* _Task goal_
In the records, find every line with the word "diode" and copy it out.

* _The records_
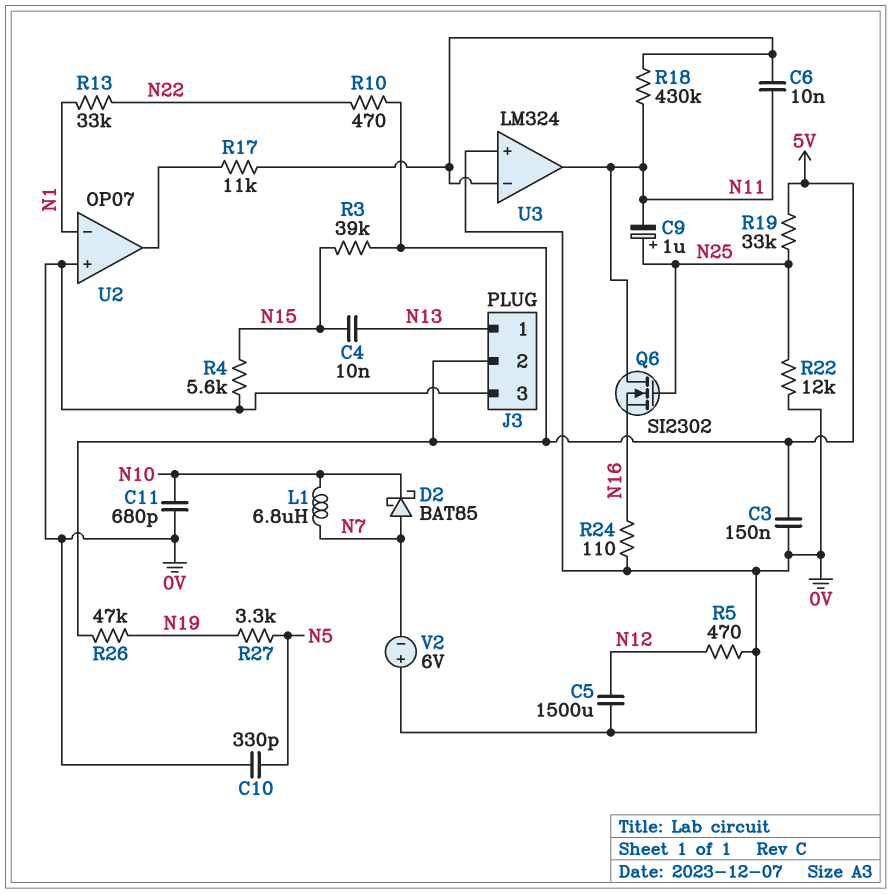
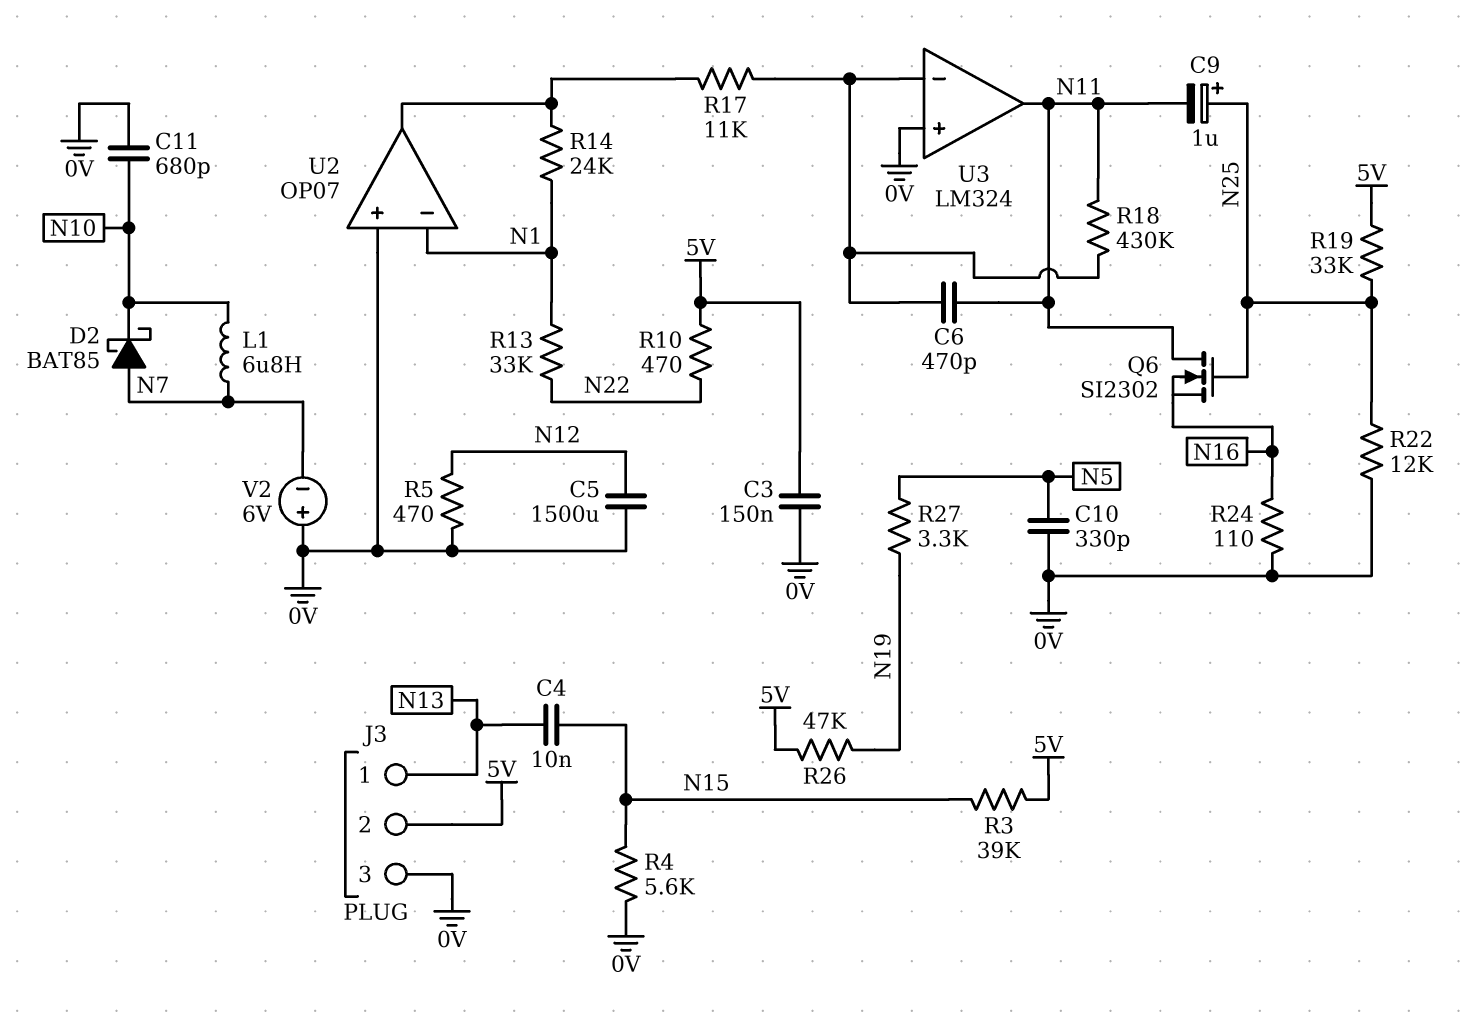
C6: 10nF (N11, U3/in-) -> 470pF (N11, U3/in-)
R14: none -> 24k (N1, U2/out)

--

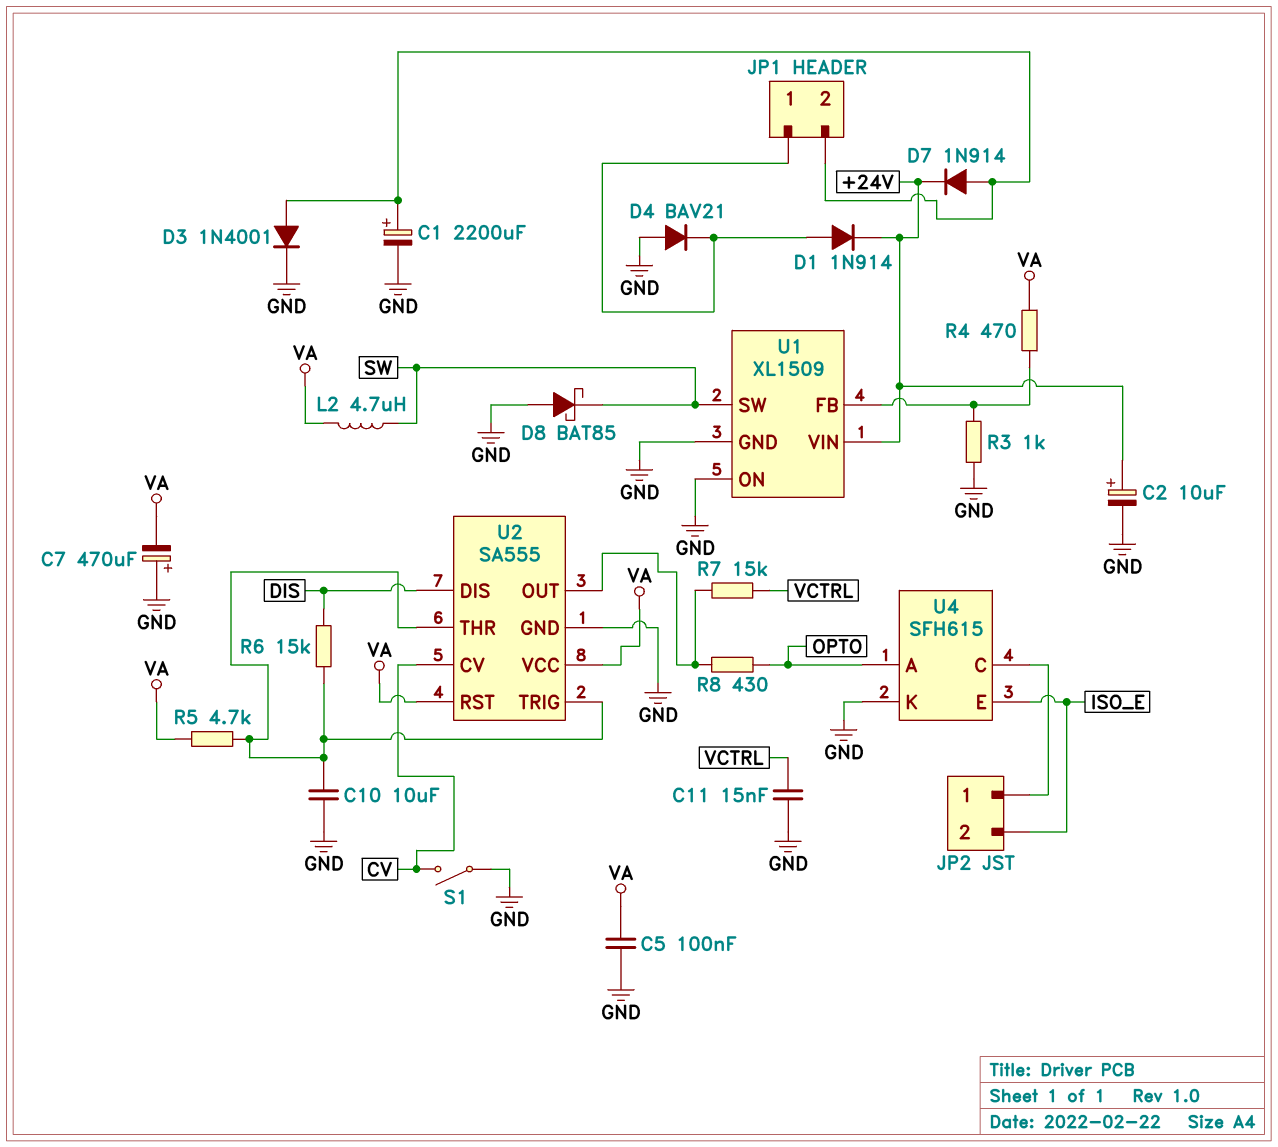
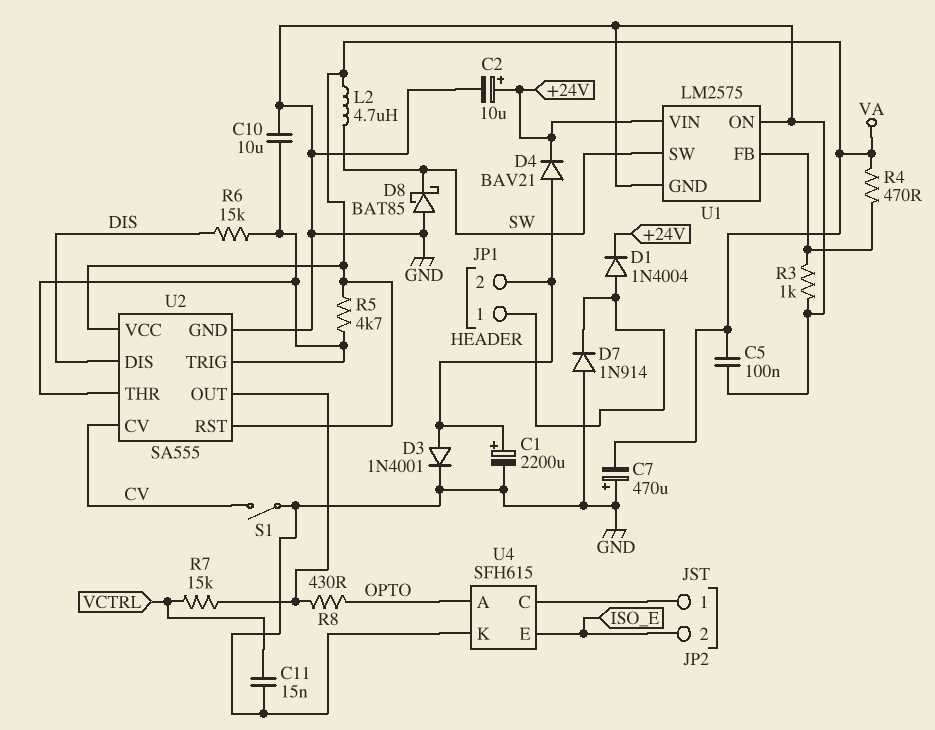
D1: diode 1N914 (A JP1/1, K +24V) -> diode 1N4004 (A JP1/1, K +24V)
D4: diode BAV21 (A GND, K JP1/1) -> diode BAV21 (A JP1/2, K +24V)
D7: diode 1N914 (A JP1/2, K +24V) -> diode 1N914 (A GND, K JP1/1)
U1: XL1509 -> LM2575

* _Answer section_
D1: diode 1N914 (A JP1/1, K +24V) -> diode 1N4004 (A JP1/1, K +24V)
D4: diode BAV21 (A GND, K JP1/1) -> diode BAV21 (A JP1/2, K +24V)
D7: diode 1N914 (A JP1/2, K +24V) -> diode 1N914 (A GND, K JP1/1)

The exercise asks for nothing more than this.